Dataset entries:
+++++

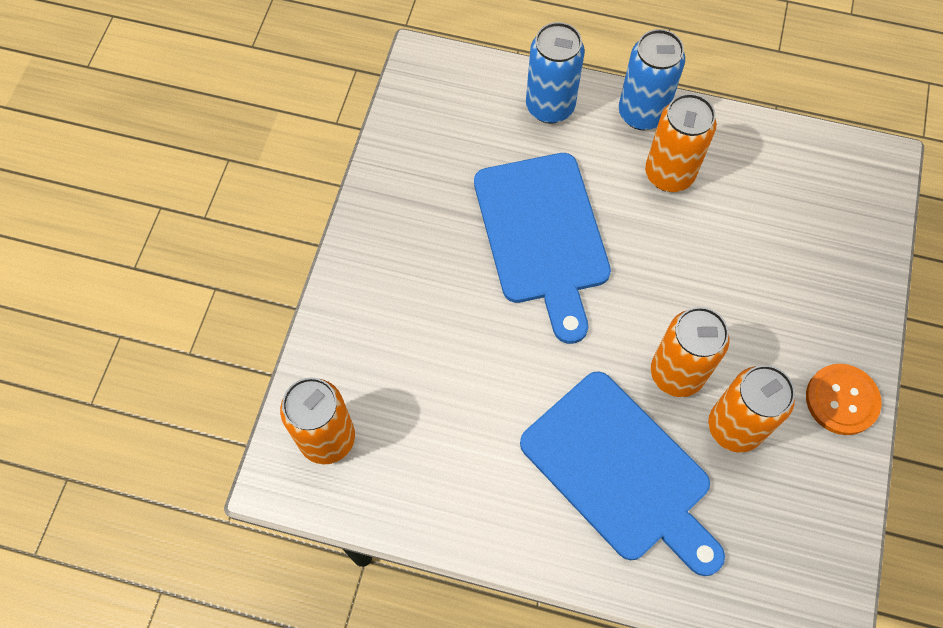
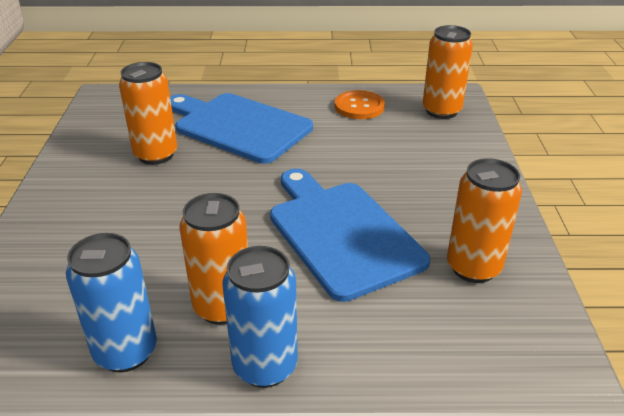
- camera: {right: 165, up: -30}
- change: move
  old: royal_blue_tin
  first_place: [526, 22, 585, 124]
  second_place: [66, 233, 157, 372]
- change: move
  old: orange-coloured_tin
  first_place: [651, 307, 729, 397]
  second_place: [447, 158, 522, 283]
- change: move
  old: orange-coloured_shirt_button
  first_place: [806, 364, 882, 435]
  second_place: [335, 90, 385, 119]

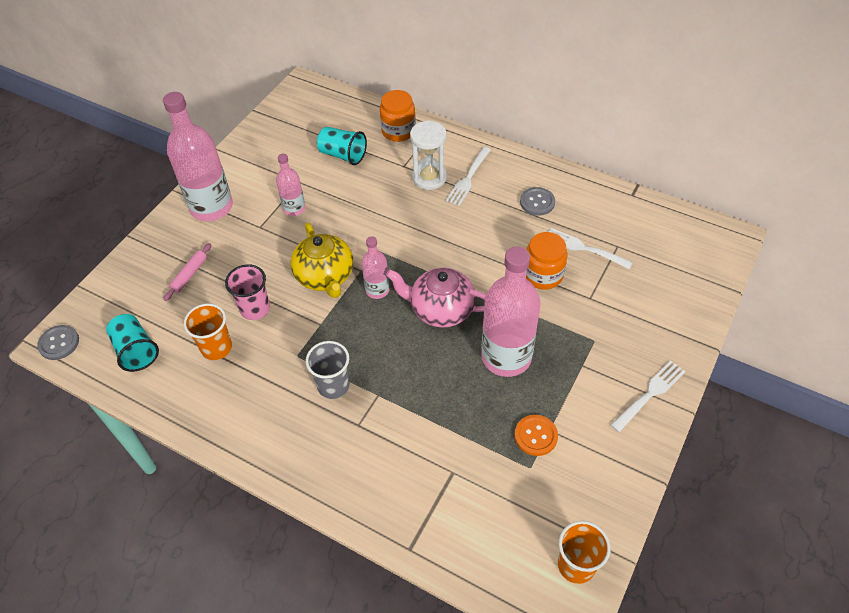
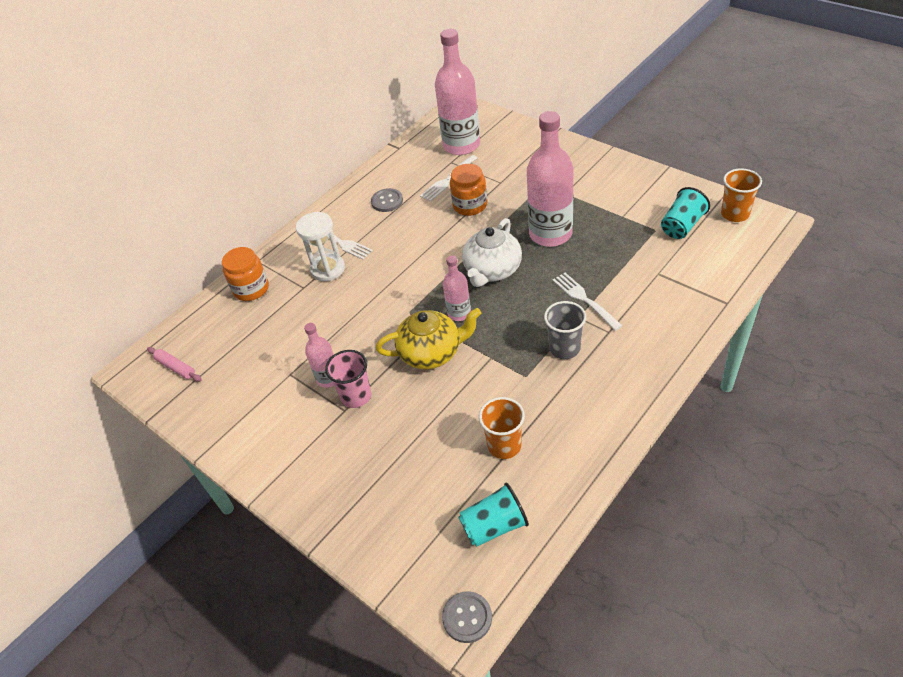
- camera: {right: -75, up: -5}
- change: delete
  old: orange-coloured_shirt_button
  first_place: [514, 415, 558, 456]
- change: move
  old: rosy_flask
  first_place: [163, 92, 233, 221]
  second_place: [435, 29, 480, 155]
- change: move
  old: rosy_rolling_pin
  first_place: [164, 243, 211, 301]
  second_place: [147, 347, 202, 382]
- change: move
  old: rosy_cup
  first_place: [225, 264, 270, 320]
  second_place: [325, 350, 371, 408]
- change: move
  old: turquoise_cup
  first_place: [317, 127, 367, 165]
  second_place: [661, 187, 710, 239]
- change: move
  old: pure_white_dinner_fork
  first_place: [610, 360, 686, 433]
  second_place: [552, 273, 623, 331]
- change: recolor
  old: rosy_tea_pot
  new: pure_white_tea_pot
  first_place: [386, 268, 486, 328]
  second_place: [462, 218, 522, 287]

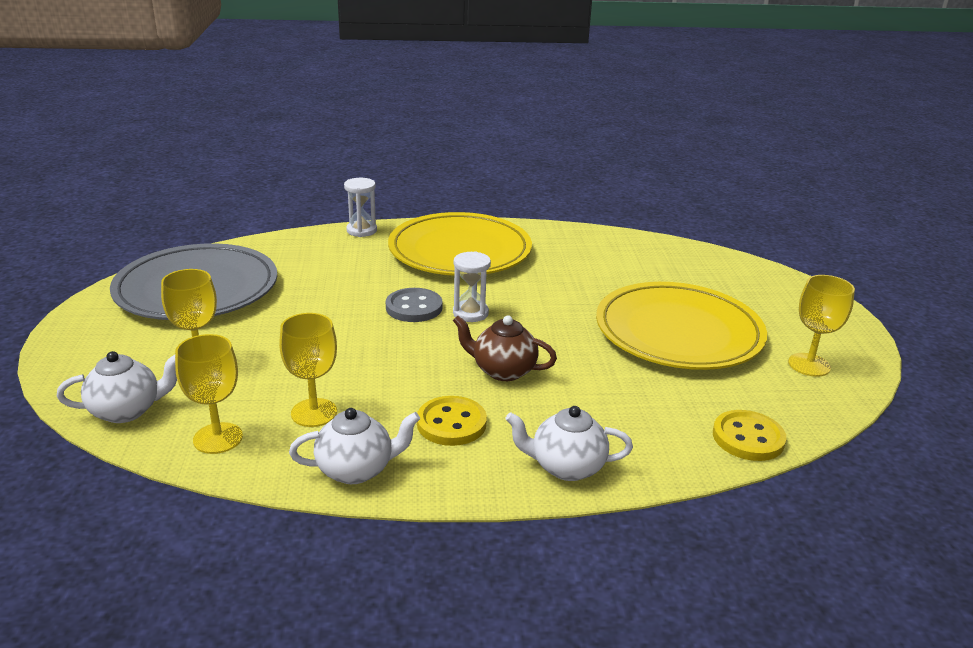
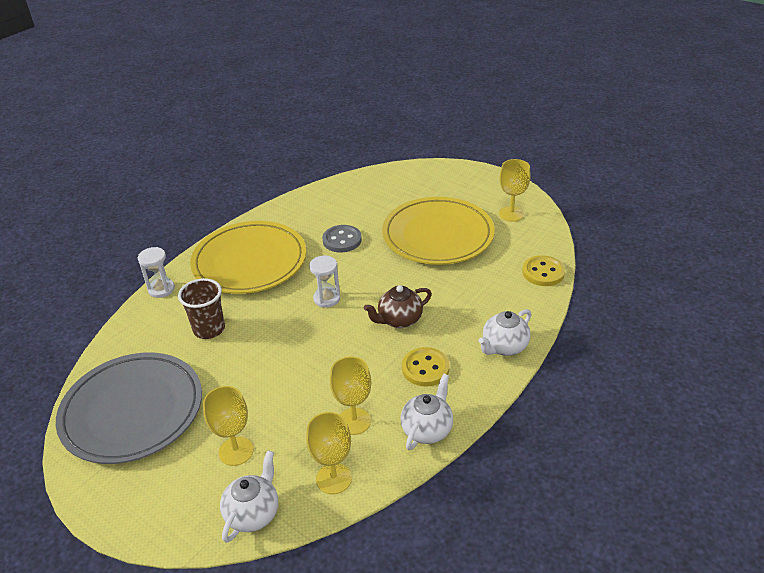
- camera: {right: -45, up: 10}
- change: insert
  new: russet_cup
  second_place: [178, 278, 225, 339]
- change: move
  old: grey_shirt_button
  first_place: [386, 288, 443, 322]
  second_place: [322, 225, 362, 252]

+++++

→ **Work to be completed**
Type out all of the records exactly, leaving out any picture.

→ **Answer section**
- camera: {right: 165, up: -30}
- change: move
  old: royal_blue_tin
  first_place: [526, 22, 585, 124]
  second_place: [66, 233, 157, 372]
- change: move
  old: orange-coloured_tin
  first_place: [651, 307, 729, 397]
  second_place: [447, 158, 522, 283]
- change: move
  old: orange-coloured_shirt_button
  first_place: [806, 364, 882, 435]
  second_place: [335, 90, 385, 119]

- camera: {right: -75, up: -5}
- change: delete
  old: orange-coloured_shirt_button
  first_place: [514, 415, 558, 456]
- change: move
  old: rosy_flask
  first_place: [163, 92, 233, 221]
  second_place: [435, 29, 480, 155]
- change: move
  old: rosy_rolling_pin
  first_place: [164, 243, 211, 301]
  second_place: [147, 347, 202, 382]
- change: move
  old: rosy_cup
  first_place: [225, 264, 270, 320]
  second_place: [325, 350, 371, 408]
- change: move
  old: turquoise_cup
  first_place: [317, 127, 367, 165]
  second_place: [661, 187, 710, 239]
- change: move
  old: pure_white_dinner_fork
  first_place: [610, 360, 686, 433]
  second_place: [552, 273, 623, 331]
- change: recolor
  old: rosy_tea_pot
  new: pure_white_tea_pot
  first_place: [386, 268, 486, 328]
  second_place: [462, 218, 522, 287]

- camera: {right: -45, up: 10}
- change: insert
  new: russet_cup
  second_place: [178, 278, 225, 339]
- change: move
  old: grey_shirt_button
  first_place: [386, 288, 443, 322]
  second_place: [322, 225, 362, 252]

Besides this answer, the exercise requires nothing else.